About this exercise »
The answer should consist of each line below that contains the word "turquoise".

Information given »
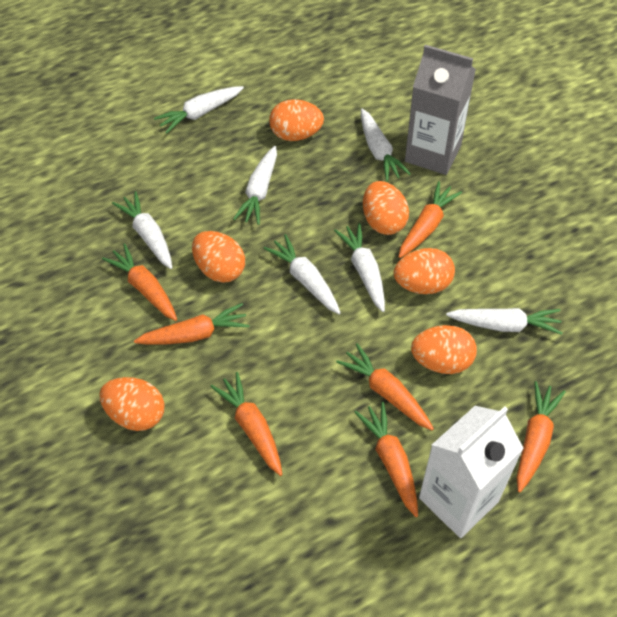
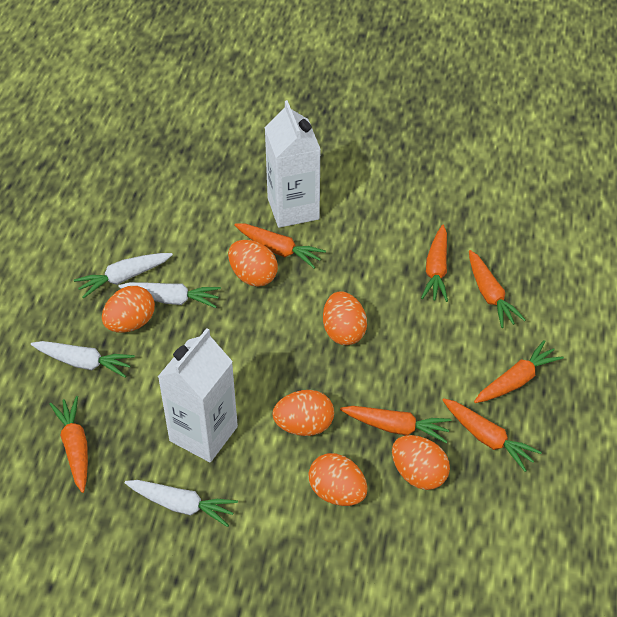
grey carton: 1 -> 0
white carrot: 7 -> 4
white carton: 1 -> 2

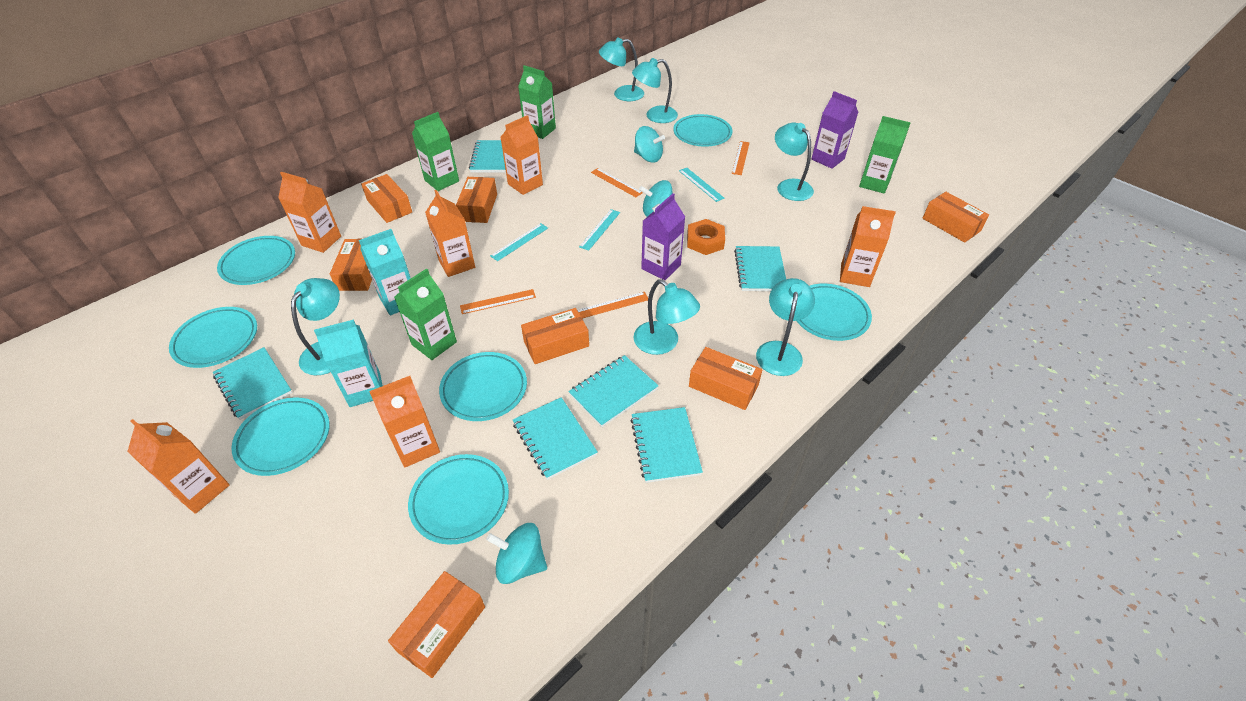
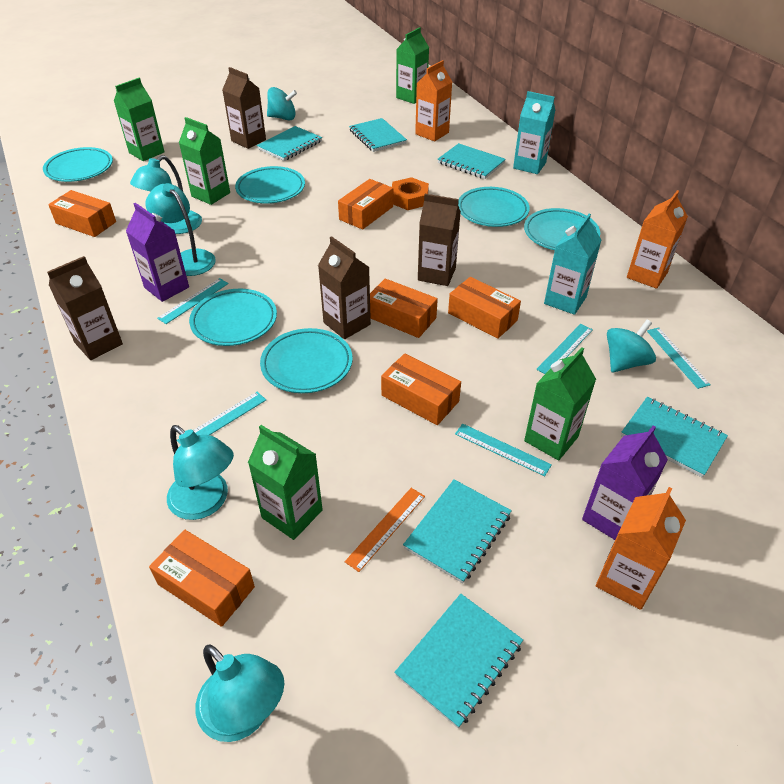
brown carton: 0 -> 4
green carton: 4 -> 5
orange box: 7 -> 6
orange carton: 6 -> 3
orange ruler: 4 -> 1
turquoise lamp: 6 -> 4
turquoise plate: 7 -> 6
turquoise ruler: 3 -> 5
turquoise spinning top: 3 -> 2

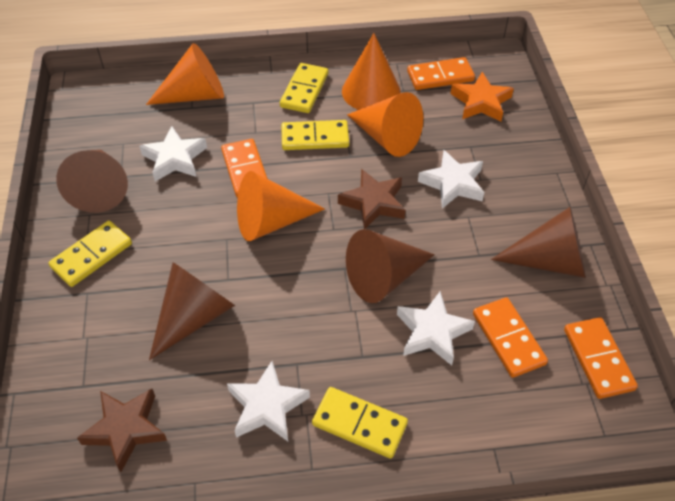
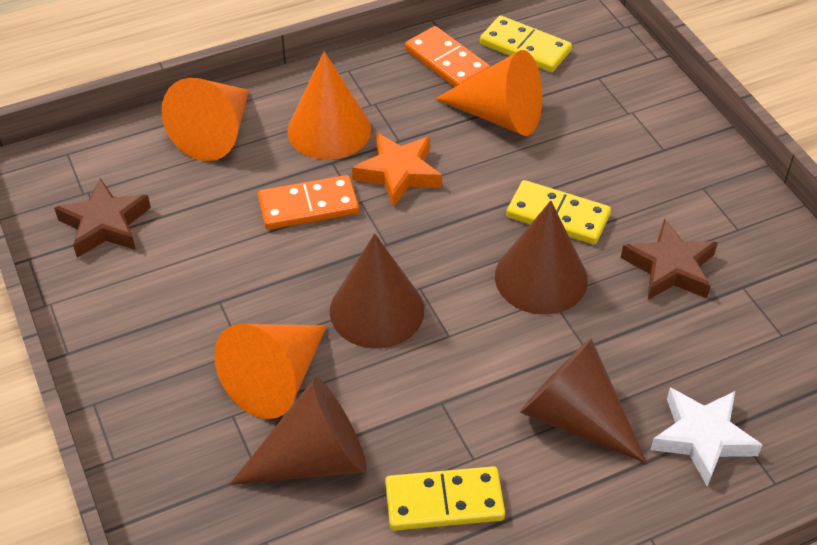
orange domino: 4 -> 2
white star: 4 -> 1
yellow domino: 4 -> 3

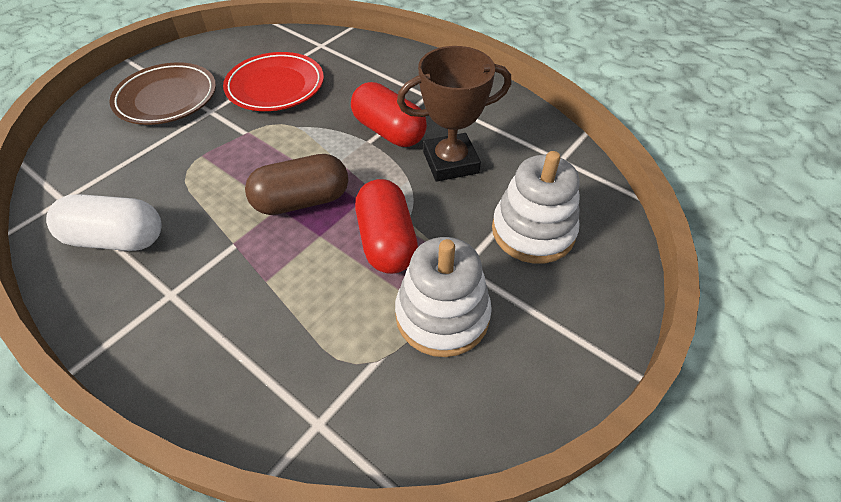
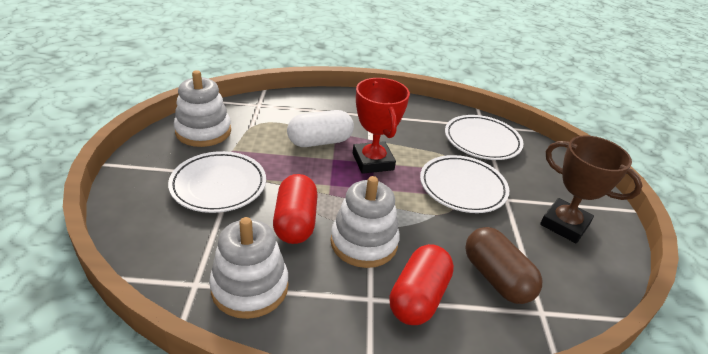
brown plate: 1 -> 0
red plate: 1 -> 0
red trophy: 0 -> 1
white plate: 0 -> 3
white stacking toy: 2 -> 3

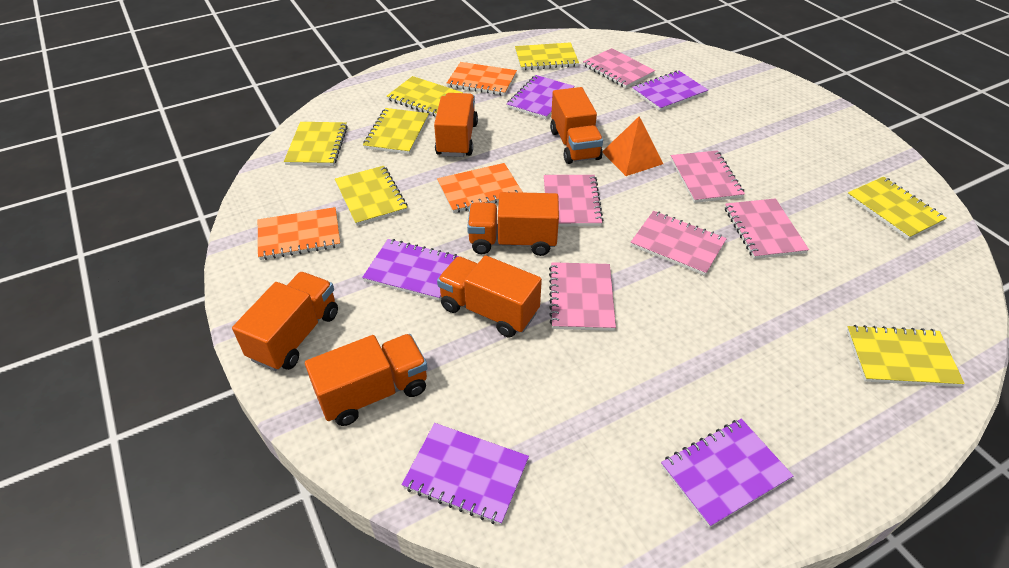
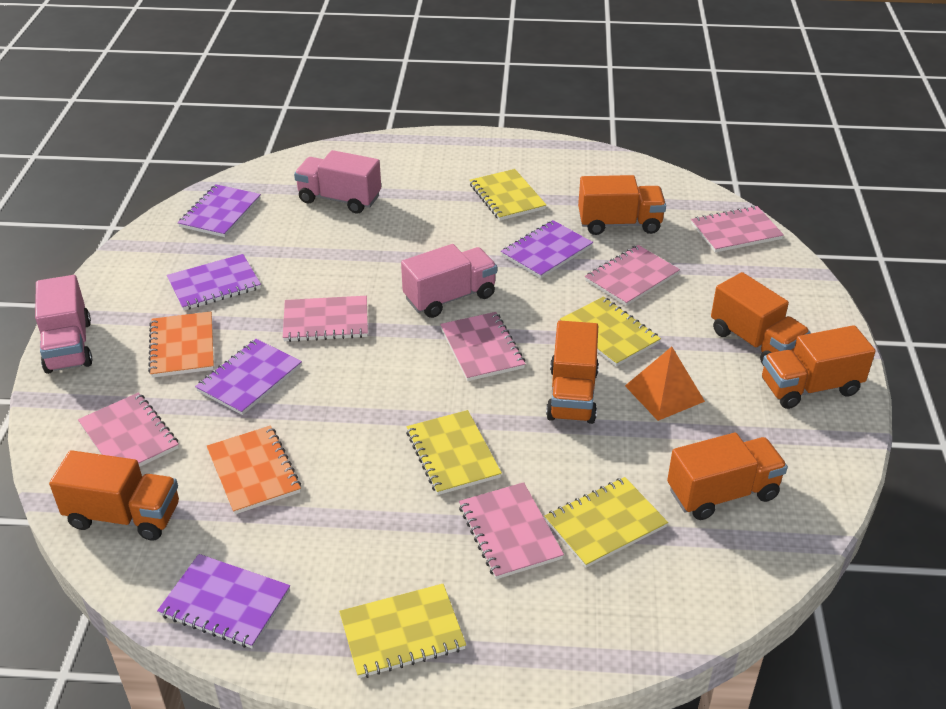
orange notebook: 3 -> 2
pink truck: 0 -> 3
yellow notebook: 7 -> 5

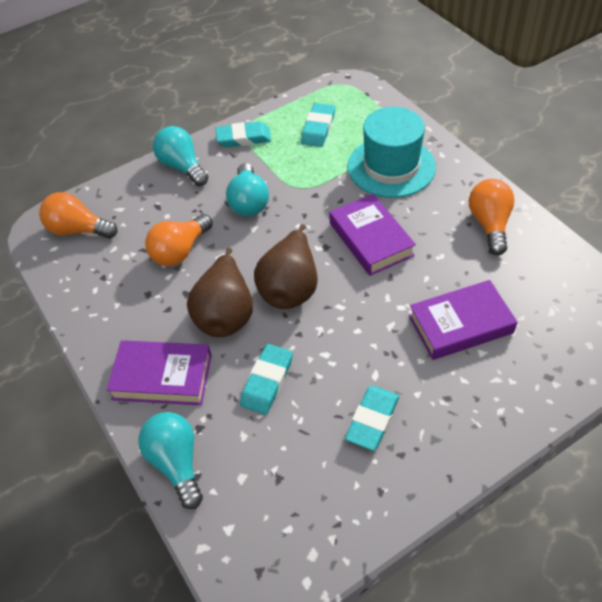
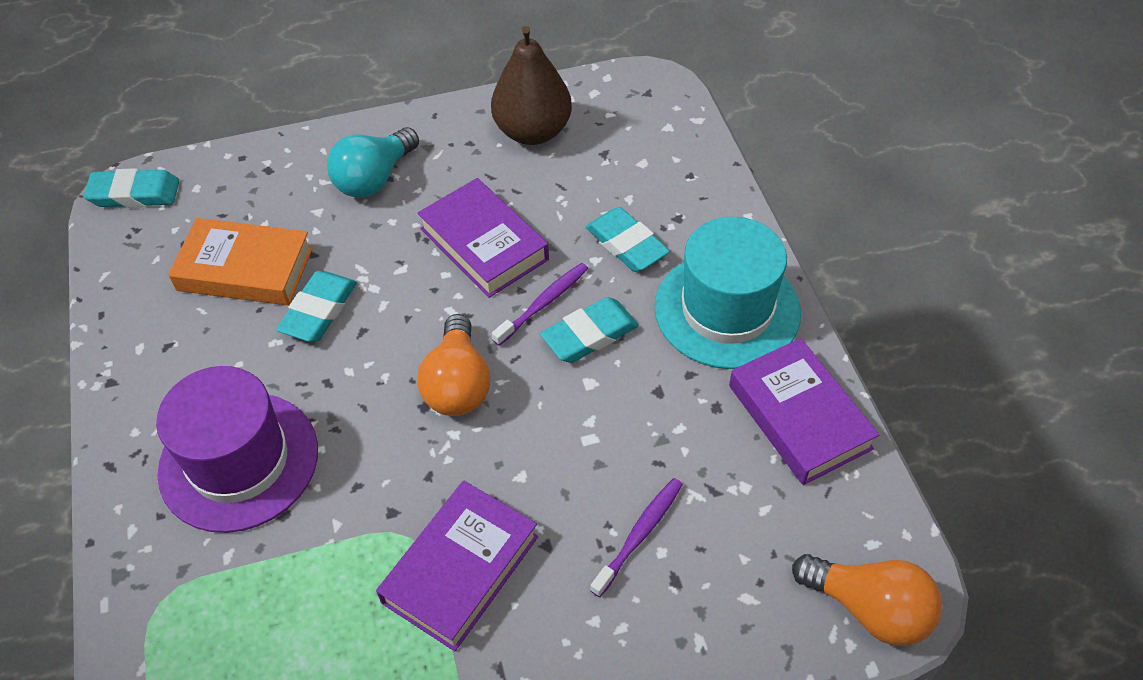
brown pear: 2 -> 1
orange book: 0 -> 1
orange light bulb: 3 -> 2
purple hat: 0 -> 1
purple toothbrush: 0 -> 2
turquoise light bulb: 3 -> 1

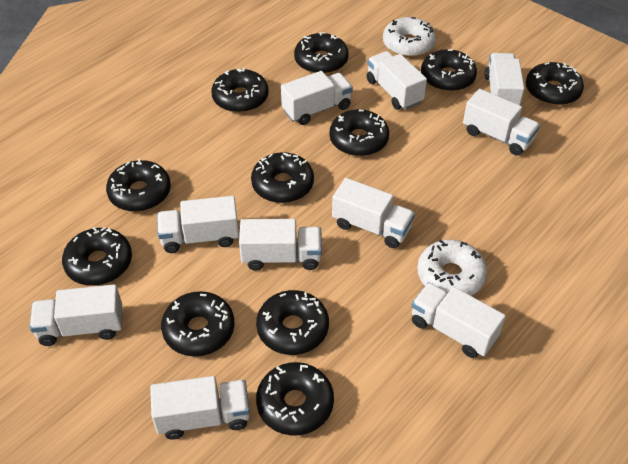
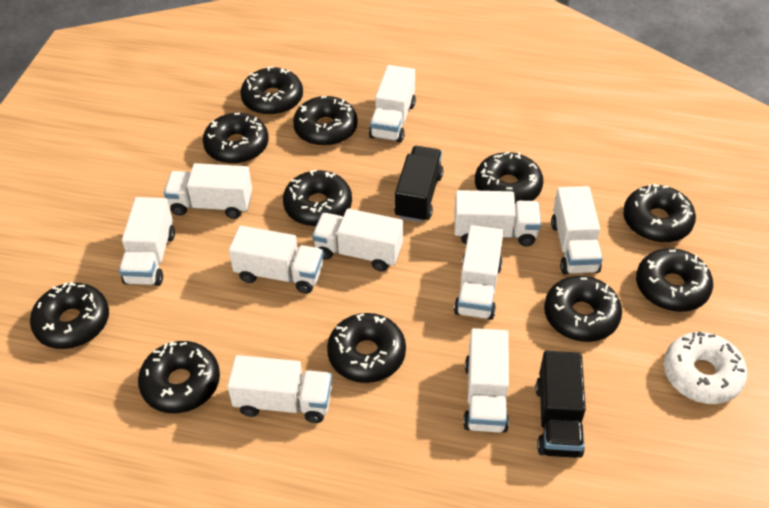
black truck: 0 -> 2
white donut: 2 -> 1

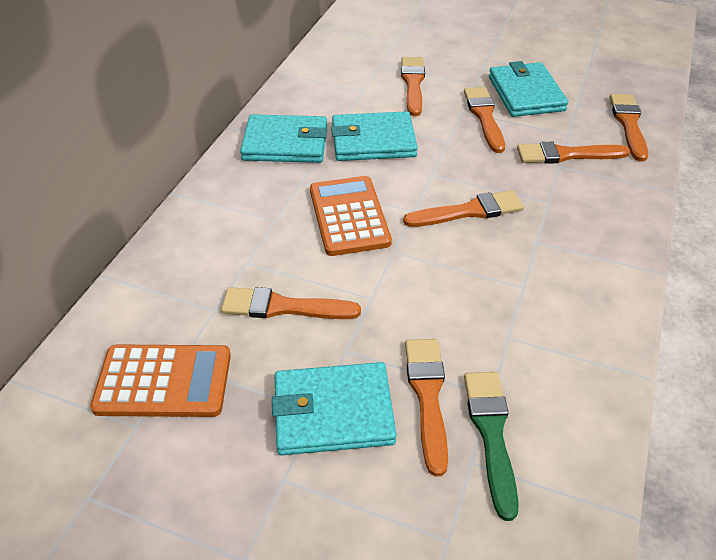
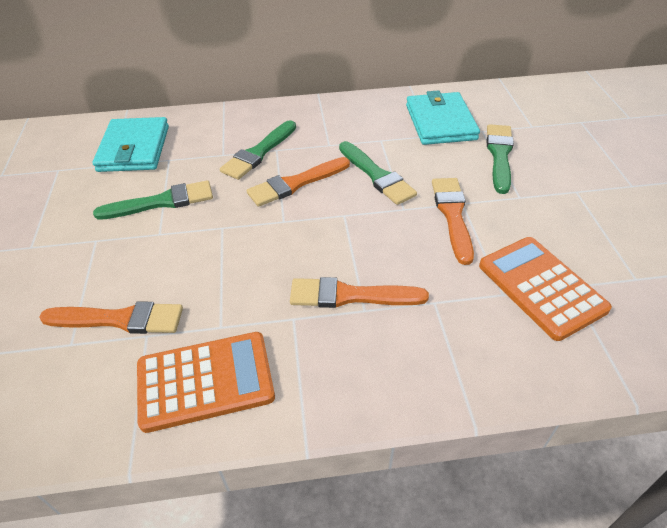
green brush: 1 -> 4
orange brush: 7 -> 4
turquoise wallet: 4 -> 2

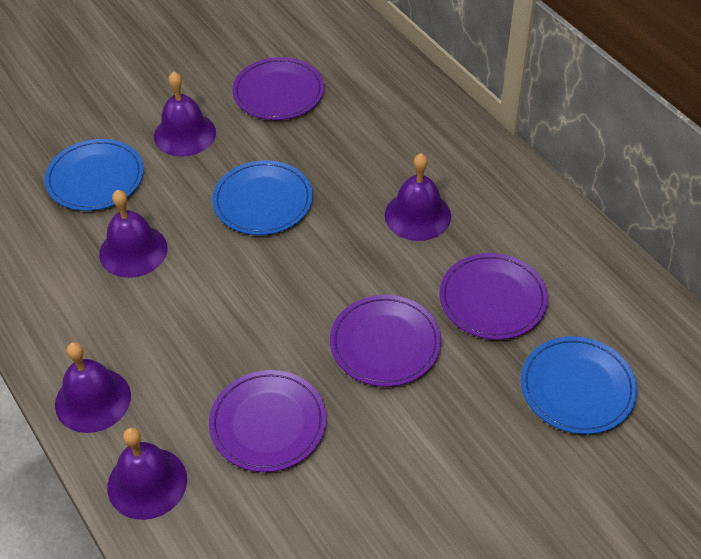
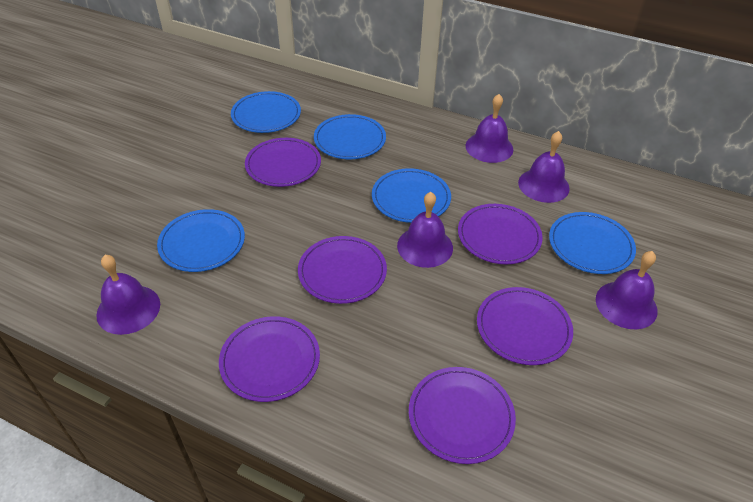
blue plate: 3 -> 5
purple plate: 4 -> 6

Solution for this exercise »
turquoise lamp: 6 -> 4
turquoise plate: 7 -> 6
turquoise ruler: 3 -> 5
turquoise spinning top: 3 -> 2
turquoise light bulb: 3 -> 1
turquoise wallet: 4 -> 2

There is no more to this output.